Stored records:
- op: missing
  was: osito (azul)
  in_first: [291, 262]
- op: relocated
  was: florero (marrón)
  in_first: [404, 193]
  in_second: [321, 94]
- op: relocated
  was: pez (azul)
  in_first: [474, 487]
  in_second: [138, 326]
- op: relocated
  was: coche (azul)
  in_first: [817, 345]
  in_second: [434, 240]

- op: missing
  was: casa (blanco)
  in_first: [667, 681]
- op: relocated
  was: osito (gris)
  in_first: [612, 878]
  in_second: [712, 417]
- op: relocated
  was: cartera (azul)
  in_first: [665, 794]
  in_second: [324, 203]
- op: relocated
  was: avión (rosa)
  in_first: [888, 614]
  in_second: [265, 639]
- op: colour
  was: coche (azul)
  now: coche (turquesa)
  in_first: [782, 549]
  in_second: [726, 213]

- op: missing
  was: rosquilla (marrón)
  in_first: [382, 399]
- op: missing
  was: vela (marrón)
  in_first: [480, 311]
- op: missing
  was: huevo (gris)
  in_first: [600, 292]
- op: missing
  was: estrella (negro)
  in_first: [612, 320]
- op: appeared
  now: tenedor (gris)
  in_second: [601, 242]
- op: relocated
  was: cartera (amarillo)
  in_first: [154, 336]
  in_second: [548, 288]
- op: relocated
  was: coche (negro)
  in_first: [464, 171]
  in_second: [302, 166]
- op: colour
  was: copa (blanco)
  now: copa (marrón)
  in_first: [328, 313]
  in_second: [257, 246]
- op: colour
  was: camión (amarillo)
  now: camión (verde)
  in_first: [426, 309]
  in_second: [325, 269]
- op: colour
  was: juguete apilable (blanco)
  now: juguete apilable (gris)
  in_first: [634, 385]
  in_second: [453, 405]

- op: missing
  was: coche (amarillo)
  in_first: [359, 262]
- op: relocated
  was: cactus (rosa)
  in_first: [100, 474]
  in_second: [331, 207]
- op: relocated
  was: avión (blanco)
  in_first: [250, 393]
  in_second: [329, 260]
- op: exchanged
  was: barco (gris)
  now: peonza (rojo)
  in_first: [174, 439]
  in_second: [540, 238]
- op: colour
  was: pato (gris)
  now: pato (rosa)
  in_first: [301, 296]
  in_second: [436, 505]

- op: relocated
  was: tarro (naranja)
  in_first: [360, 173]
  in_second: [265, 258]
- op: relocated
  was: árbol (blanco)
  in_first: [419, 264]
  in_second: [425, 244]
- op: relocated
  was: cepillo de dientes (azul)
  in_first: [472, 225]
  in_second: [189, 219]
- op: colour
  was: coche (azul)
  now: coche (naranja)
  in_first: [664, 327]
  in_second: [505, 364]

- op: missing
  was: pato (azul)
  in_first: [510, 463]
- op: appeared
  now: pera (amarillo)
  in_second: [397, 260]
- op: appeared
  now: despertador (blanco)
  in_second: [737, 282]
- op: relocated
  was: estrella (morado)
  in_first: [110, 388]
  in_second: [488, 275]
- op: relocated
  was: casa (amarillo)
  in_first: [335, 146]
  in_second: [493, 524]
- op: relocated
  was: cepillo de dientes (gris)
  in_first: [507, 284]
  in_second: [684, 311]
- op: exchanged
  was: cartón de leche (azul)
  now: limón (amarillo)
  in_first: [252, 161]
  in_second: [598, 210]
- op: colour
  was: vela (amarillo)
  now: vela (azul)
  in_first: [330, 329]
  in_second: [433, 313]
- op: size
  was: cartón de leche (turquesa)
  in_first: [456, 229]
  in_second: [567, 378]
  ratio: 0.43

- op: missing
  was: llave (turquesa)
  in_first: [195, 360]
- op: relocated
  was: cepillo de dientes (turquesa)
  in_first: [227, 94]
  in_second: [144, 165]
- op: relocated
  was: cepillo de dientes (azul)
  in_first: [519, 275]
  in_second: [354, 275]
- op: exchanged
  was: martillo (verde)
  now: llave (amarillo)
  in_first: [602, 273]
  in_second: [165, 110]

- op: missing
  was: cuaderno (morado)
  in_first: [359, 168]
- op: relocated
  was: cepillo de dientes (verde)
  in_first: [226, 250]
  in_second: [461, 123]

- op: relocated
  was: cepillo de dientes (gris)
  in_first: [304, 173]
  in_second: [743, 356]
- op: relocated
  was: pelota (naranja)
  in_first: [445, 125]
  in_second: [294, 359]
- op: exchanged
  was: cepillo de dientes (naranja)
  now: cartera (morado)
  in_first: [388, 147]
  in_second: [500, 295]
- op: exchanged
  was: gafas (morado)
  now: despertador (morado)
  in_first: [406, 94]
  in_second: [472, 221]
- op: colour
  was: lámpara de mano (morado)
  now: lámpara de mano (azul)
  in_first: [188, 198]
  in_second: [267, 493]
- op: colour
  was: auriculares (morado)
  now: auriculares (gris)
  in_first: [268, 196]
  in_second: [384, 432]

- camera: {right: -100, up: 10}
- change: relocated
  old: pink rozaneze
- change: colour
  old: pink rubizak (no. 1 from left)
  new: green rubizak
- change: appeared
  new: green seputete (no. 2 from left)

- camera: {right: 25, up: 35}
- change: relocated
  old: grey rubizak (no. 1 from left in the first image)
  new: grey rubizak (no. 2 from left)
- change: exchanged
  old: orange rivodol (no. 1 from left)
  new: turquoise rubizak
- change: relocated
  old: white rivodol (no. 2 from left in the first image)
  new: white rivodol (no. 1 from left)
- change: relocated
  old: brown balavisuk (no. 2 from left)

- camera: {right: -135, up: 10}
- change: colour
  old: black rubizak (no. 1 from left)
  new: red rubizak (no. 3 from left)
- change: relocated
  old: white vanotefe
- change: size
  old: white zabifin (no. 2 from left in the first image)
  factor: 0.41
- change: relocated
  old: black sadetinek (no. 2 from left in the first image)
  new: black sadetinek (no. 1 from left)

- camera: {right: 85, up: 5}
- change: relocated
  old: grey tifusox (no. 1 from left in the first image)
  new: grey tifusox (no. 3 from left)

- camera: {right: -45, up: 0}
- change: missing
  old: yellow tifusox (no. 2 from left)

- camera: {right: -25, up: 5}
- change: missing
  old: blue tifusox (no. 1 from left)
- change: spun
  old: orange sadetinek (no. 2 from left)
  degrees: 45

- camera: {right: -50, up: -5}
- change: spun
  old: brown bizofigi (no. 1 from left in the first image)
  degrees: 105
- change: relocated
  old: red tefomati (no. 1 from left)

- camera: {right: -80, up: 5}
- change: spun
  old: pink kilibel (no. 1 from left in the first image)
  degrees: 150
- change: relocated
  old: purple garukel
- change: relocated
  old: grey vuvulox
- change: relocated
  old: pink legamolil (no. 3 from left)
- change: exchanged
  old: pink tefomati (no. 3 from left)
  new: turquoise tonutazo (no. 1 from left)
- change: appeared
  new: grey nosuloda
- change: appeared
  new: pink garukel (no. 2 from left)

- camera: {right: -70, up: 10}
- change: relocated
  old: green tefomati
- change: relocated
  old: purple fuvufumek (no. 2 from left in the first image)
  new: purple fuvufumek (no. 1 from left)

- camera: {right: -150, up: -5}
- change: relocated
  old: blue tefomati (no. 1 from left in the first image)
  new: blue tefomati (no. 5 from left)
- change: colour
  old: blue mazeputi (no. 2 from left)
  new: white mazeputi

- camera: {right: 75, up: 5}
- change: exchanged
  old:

> REQUIRED ACTION: Reproduce the full block of data exactly, omitting nothing.

> RESULT:
- op: missing
  was: osito (azul)
  in_first: [291, 262]
- op: relocated
  was: florero (marrón)
  in_first: [404, 193]
  in_second: [321, 94]
- op: relocated
  was: pez (azul)
  in_first: [474, 487]
  in_second: [138, 326]
- op: relocated
  was: coche (azul)
  in_first: [817, 345]
  in_second: [434, 240]

- op: missing
  was: casa (blanco)
  in_first: [667, 681]
- op: relocated
  was: osito (gris)
  in_first: [612, 878]
  in_second: [712, 417]
- op: relocated
  was: cartera (azul)
  in_first: [665, 794]
  in_second: [324, 203]
- op: relocated
  was: avión (rosa)
  in_first: [888, 614]
  in_second: [265, 639]
- op: colour
  was: coche (azul)
  now: coche (turquesa)
  in_first: [782, 549]
  in_second: [726, 213]

- op: missing
  was: rosquilla (marrón)
  in_first: [382, 399]
- op: missing
  was: vela (marrón)
  in_first: [480, 311]
- op: missing
  was: huevo (gris)
  in_first: [600, 292]
- op: missing
  was: estrella (negro)
  in_first: [612, 320]
- op: appeared
  now: tenedor (gris)
  in_second: [601, 242]
- op: relocated
  was: cartera (amarillo)
  in_first: [154, 336]
  in_second: [548, 288]
- op: relocated
  was: coche (negro)
  in_first: [464, 171]
  in_second: [302, 166]
- op: colour
  was: copa (blanco)
  now: copa (marrón)
  in_first: [328, 313]
  in_second: [257, 246]
- op: colour
  was: camión (amarillo)
  now: camión (verde)
  in_first: [426, 309]
  in_second: [325, 269]
- op: colour
  was: juguete apilable (blanco)
  now: juguete apilable (gris)
  in_first: [634, 385]
  in_second: [453, 405]

- op: missing
  was: coche (amarillo)
  in_first: [359, 262]
- op: relocated
  was: cactus (rosa)
  in_first: [100, 474]
  in_second: [331, 207]
- op: relocated
  was: avión (blanco)
  in_first: [250, 393]
  in_second: [329, 260]
- op: exchanged
  was: barco (gris)
  now: peonza (rojo)
  in_first: [174, 439]
  in_second: [540, 238]
- op: colour
  was: pato (gris)
  now: pato (rosa)
  in_first: [301, 296]
  in_second: [436, 505]

- op: relocated
  was: tarro (naranja)
  in_first: [360, 173]
  in_second: [265, 258]
- op: relocated
  was: árbol (blanco)
  in_first: [419, 264]
  in_second: [425, 244]
- op: relocated
  was: cepillo de dientes (azul)
  in_first: [472, 225]
  in_second: [189, 219]
- op: colour
  was: coche (azul)
  now: coche (naranja)
  in_first: [664, 327]
  in_second: [505, 364]

- op: missing
  was: pato (azul)
  in_first: [510, 463]
- op: appeared
  now: pera (amarillo)
  in_second: [397, 260]
- op: appeared
  now: despertador (blanco)
  in_second: [737, 282]
- op: relocated
  was: estrella (morado)
  in_first: [110, 388]
  in_second: [488, 275]
- op: relocated
  was: casa (amarillo)
  in_first: [335, 146]
  in_second: [493, 524]
- op: relocated
  was: cepillo de dientes (gris)
  in_first: [507, 284]
  in_second: [684, 311]
- op: exchanged
  was: cartón de leche (azul)
  now: limón (amarillo)
  in_first: [252, 161]
  in_second: [598, 210]
- op: colour
  was: vela (amarillo)
  now: vela (azul)
  in_first: [330, 329]
  in_second: [433, 313]
- op: size
  was: cartón de leche (turquesa)
  in_first: [456, 229]
  in_second: [567, 378]
  ratio: 0.43

- op: missing
  was: llave (turquesa)
  in_first: [195, 360]
- op: relocated
  was: cepillo de dientes (turquesa)
  in_first: [227, 94]
  in_second: [144, 165]
- op: relocated
  was: cepillo de dientes (azul)
  in_first: [519, 275]
  in_second: [354, 275]
- op: exchanged
  was: martillo (verde)
  now: llave (amarillo)
  in_first: [602, 273]
  in_second: [165, 110]

- op: missing
  was: cuaderno (morado)
  in_first: [359, 168]
- op: relocated
  was: cepillo de dientes (verde)
  in_first: [226, 250]
  in_second: [461, 123]

- op: relocated
  was: cepillo de dientes (gris)
  in_first: [304, 173]
  in_second: [743, 356]
- op: relocated
  was: pelota (naranja)
  in_first: [445, 125]
  in_second: [294, 359]
- op: exchanged
  was: cepillo de dientes (naranja)
  now: cartera (morado)
  in_first: [388, 147]
  in_second: [500, 295]
- op: exchanged
  was: gafas (morado)
  now: despertador (morado)
  in_first: [406, 94]
  in_second: [472, 221]
- op: colour
  was: lámpara de mano (morado)
  now: lámpara de mano (azul)
  in_first: [188, 198]
  in_second: [267, 493]
- op: colour
  was: auriculares (morado)
  now: auriculares (gris)
  in_first: [268, 196]
  in_second: [384, 432]

- camera: {right: -100, up: 10}
- change: relocated
  old: pink rozaneze
- change: colour
  old: pink rubizak (no. 1 from left)
  new: green rubizak
- change: appeared
  new: green seputete (no. 2 from left)

- camera: {right: 25, up: 35}
- change: relocated
  old: grey rubizak (no. 1 from left in the first image)
  new: grey rubizak (no. 2 from left)
- change: exchanged
  old: orange rivodol (no. 1 from left)
  new: turquoise rubizak
- change: relocated
  old: white rivodol (no. 2 from left in the first image)
  new: white rivodol (no. 1 from left)
- change: relocated
  old: brown balavisuk (no. 2 from left)

- camera: {right: -135, up: 10}
- change: colour
  old: black rubizak (no. 1 from left)
  new: red rubizak (no. 3 from left)
- change: relocated
  old: white vanotefe
- change: size
  old: white zabifin (no. 2 from left in the first image)
  factor: 0.41
- change: relocated
  old: black sadetinek (no. 2 from left in the first image)
  new: black sadetinek (no. 1 from left)

- camera: {right: 85, up: 5}
- change: relocated
  old: grey tifusox (no. 1 from left in the first image)
  new: grey tifusox (no. 3 from left)

- camera: {right: -45, up: 0}
- change: missing
  old: yellow tifusox (no. 2 from left)

- camera: {right: -25, up: 5}
- change: missing
  old: blue tifusox (no. 1 from left)
- change: spun
  old: orange sadetinek (no. 2 from left)
  degrees: 45

- camera: {right: -50, up: -5}
- change: spun
  old: brown bizofigi (no. 1 from left in the first image)
  degrees: 105
- change: relocated
  old: red tefomati (no. 1 from left)

- camera: {right: -80, up: 5}
- change: spun
  old: pink kilibel (no. 1 from left in the first image)
  degrees: 150
- change: relocated
  old: purple garukel
- change: relocated
  old: grey vuvulox
- change: relocated
  old: pink legamolil (no. 3 from left)
- change: exchanged
  old: pink tefomati (no. 3 from left)
  new: turquoise tonutazo (no. 1 from left)
- change: appeared
  new: grey nosuloda
- change: appeared
  new: pink garukel (no. 2 from left)

- camera: {right: -70, up: 10}
- change: relocated
  old: green tefomati
- change: relocated
  old: purple fuvufumek (no. 2 from left in the first image)
  new: purple fuvufumek (no. 1 from left)

- camera: {right: -150, up: -5}
- change: relocated
  old: blue tefomati (no. 1 from left in the first image)
  new: blue tefomati (no. 5 from left)
- change: colour
  old: blue mazeputi (no. 2 from left)
  new: white mazeputi

- camera: {right: 75, up: 5}
- change: exchanged
  old:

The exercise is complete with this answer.